→ What to produce
Every line below should come back exactly as written, though the pictures stay out.
(Information)
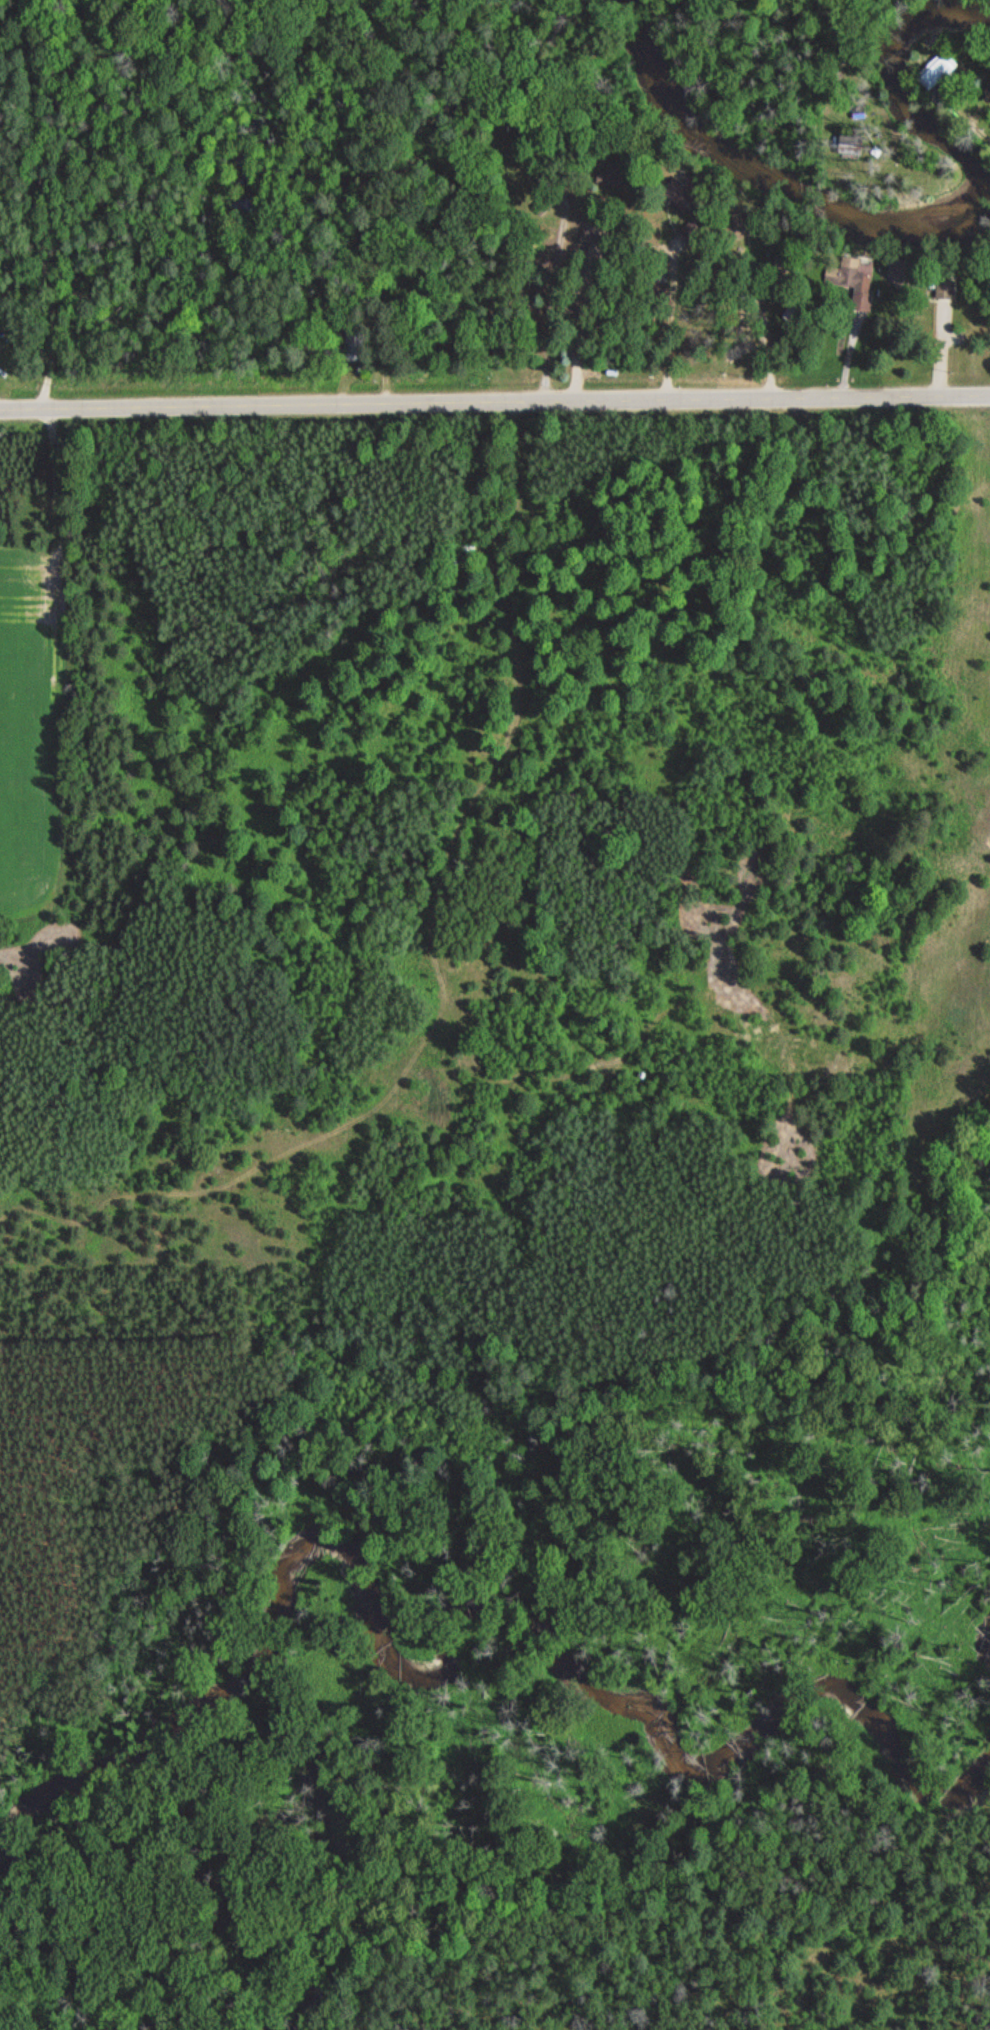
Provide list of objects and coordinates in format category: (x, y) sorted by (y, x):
road: (817, 8)
building: (936, 70)
road: (973, 127)
building: (613, 173)
building: (681, 194)
road: (38, 203)
building: (542, 204)
building: (738, 223)
river: (881, 224)
building: (690, 231)
building: (660, 268)
building: (905, 272)
building: (851, 280)
building: (945, 289)
building: (354, 352)
road: (494, 402)
river: (449, 1632)

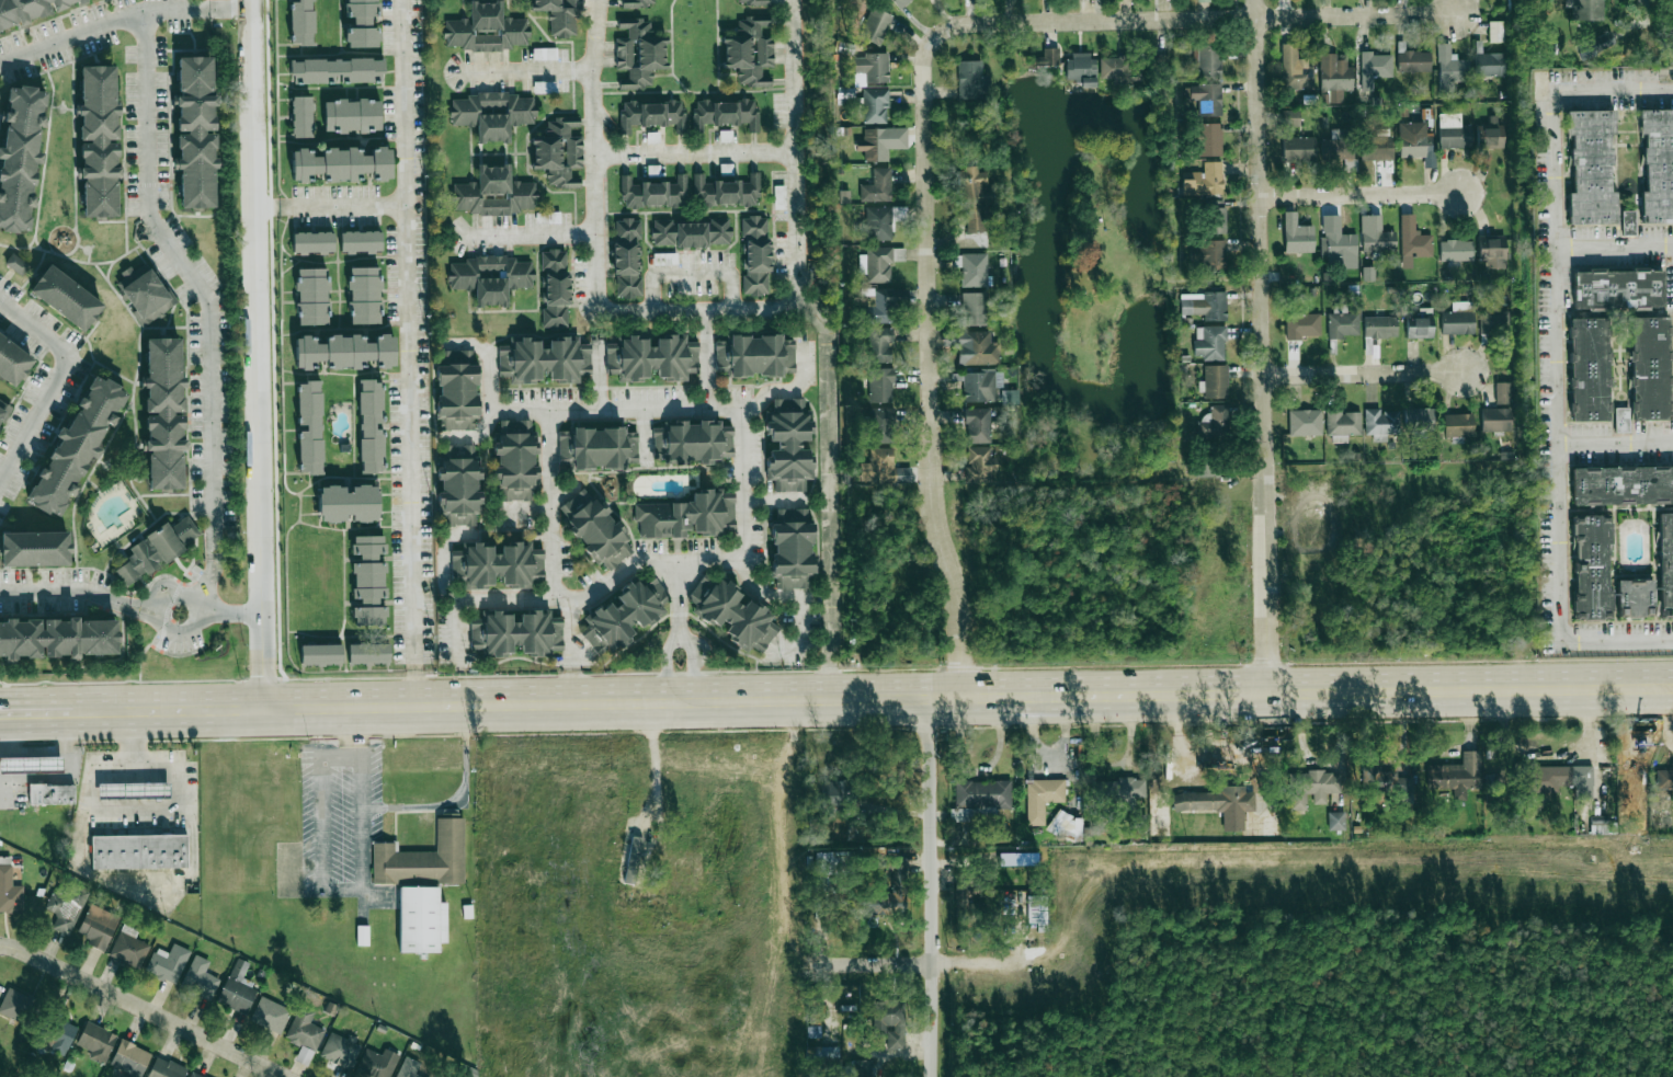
(End Information)
→ Output for this task
Provide list of objects and coordinates in format category: (x, y) sorted by (y, x):
road: (817, 8)
building: (936, 70)
road: (973, 127)
building: (613, 173)
building: (681, 194)
road: (38, 203)
building: (542, 204)
building: (738, 223)
river: (881, 224)
building: (690, 231)
building: (660, 268)
building: (905, 272)
building: (851, 280)
building: (945, 289)
building: (354, 352)
road: (494, 402)
river: (449, 1632)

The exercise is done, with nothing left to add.